(Problem to work on) Can you reproduce, word for word, the lines of the data between the lines holding "The white textured pillow at left is" and "Point (177, 356) is", inclusive, and nothing more?

Extracted data entries
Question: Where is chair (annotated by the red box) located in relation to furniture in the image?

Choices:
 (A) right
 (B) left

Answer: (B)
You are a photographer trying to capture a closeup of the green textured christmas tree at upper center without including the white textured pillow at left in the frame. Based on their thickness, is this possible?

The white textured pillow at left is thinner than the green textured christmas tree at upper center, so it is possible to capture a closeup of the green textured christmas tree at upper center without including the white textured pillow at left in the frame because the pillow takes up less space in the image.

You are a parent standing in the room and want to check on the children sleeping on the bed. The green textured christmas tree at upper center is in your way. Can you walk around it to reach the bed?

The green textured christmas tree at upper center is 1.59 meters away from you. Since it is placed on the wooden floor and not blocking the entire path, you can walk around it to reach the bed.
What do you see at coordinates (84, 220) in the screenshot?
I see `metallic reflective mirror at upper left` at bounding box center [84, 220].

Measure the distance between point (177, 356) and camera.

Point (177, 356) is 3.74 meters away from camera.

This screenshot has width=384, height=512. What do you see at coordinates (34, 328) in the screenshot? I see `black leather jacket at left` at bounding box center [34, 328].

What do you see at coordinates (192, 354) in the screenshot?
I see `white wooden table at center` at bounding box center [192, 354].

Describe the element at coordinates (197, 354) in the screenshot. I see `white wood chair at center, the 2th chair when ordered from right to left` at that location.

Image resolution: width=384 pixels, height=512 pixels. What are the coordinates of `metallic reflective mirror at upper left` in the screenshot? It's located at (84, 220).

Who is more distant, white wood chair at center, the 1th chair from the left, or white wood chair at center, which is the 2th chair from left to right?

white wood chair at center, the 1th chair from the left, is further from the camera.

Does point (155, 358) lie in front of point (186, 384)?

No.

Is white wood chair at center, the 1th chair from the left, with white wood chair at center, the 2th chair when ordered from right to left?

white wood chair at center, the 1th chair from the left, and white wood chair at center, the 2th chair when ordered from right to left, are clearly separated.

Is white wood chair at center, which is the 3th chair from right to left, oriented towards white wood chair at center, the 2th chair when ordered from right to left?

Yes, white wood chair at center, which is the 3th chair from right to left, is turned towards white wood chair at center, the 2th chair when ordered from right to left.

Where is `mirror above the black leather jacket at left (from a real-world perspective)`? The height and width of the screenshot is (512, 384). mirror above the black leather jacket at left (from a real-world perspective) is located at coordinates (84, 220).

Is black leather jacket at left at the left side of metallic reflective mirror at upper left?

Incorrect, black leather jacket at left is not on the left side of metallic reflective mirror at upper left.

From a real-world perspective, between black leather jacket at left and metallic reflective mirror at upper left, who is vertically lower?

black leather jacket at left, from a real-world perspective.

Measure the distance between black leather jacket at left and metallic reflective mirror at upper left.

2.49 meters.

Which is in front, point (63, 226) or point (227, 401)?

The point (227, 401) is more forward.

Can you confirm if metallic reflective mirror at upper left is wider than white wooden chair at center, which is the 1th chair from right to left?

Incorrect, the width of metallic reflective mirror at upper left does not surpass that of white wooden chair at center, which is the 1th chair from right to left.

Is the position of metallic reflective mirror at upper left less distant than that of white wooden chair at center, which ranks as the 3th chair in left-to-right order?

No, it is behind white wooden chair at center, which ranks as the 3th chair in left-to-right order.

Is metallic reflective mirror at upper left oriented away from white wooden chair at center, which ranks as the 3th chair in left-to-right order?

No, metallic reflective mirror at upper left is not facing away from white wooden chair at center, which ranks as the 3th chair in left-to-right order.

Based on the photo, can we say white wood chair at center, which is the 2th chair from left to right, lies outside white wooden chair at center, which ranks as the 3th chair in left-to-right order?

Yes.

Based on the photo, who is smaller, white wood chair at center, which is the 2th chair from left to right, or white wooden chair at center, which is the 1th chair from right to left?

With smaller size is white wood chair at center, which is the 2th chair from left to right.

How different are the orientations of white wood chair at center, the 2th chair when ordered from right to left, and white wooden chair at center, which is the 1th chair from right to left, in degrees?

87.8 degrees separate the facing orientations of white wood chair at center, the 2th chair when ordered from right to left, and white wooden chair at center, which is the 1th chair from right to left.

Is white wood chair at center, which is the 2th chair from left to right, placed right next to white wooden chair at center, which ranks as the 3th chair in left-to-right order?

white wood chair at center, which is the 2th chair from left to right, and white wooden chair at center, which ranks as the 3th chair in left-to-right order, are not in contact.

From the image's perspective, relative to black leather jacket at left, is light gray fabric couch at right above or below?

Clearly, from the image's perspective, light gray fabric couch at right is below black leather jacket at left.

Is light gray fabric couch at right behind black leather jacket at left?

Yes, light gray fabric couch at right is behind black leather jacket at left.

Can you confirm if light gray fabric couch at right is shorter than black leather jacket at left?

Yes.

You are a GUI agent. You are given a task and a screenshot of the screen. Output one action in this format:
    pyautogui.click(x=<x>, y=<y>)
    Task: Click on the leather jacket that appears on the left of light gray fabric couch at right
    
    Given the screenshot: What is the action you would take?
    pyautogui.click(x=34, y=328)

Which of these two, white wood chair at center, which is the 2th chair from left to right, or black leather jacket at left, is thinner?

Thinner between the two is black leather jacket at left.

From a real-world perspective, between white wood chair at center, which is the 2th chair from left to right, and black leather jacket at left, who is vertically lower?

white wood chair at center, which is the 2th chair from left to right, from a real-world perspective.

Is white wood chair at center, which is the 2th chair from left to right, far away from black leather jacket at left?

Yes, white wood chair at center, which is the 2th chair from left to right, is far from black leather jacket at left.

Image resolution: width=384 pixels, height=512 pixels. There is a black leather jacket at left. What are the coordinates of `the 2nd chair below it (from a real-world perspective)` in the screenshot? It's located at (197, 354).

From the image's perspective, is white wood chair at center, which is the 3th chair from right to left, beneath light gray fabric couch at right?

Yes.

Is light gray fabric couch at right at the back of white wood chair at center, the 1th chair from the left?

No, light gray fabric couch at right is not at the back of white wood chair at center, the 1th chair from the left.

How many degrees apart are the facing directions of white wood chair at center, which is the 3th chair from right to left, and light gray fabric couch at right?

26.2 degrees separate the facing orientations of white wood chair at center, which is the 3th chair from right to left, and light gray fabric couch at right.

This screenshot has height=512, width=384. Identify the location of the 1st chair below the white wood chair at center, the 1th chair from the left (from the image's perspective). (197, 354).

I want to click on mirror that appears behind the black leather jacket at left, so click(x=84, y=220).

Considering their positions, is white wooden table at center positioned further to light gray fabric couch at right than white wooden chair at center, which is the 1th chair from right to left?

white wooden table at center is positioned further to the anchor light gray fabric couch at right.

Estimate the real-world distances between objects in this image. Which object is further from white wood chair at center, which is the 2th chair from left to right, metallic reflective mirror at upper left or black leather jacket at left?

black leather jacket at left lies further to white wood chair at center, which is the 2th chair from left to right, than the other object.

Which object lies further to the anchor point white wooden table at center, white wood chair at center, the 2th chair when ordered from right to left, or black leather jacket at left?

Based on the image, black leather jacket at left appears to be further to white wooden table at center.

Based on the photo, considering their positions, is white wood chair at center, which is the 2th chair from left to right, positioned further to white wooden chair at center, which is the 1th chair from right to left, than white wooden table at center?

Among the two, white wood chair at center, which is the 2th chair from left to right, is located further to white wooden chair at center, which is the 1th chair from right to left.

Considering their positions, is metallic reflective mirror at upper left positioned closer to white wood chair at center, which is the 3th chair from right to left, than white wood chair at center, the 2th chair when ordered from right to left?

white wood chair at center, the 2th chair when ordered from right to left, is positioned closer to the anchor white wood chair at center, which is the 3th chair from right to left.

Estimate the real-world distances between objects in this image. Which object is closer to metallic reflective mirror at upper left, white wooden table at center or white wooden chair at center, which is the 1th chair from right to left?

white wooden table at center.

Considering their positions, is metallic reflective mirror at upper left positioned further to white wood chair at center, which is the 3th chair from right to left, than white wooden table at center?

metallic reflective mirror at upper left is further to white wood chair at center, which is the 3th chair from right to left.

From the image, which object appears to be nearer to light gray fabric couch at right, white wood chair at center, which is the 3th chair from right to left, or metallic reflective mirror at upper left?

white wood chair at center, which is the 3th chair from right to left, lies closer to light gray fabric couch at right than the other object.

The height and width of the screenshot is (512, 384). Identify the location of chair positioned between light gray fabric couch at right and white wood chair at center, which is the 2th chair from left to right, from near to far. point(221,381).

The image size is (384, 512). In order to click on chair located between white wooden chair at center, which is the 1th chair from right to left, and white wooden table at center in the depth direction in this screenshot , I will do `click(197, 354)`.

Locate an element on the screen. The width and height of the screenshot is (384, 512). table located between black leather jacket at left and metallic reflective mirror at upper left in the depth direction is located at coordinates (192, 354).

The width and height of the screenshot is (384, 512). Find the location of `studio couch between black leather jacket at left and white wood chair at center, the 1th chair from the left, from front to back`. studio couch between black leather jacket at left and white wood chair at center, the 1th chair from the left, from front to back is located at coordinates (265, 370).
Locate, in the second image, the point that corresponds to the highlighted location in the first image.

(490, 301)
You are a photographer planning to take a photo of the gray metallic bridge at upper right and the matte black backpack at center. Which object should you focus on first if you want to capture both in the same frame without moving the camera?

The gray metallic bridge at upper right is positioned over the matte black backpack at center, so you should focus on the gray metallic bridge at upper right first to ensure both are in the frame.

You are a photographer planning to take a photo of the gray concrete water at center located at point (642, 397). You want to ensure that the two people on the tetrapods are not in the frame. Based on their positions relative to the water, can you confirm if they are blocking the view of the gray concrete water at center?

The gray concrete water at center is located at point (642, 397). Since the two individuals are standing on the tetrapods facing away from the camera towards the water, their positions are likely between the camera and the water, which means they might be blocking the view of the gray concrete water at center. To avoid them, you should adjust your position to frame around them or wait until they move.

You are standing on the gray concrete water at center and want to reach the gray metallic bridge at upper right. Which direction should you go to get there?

(Task result)
The white textured pillow at left is thinner than the green textured christmas tree at upper center, so it is possible to capture a closeup of the green textured christmas tree at upper center without including the white textured pillow at left in the frame because the pillow takes up less space in the image.

You are a parent standing in the room and want to check on the children sleeping on the bed. The green textured christmas tree at upper center is in your way. Can you walk around it to reach the bed?

The green textured christmas tree at upper center is 1.59 meters away from you. Since it is placed on the wooden floor and not blocking the entire path, you can walk around it to reach the bed.
What do you see at coordinates (84, 220) in the screenshot?
I see `metallic reflective mirror at upper left` at bounding box center [84, 220].

Measure the distance between point (177, 356) and camera.

Point (177, 356) is 3.74 meters away from camera.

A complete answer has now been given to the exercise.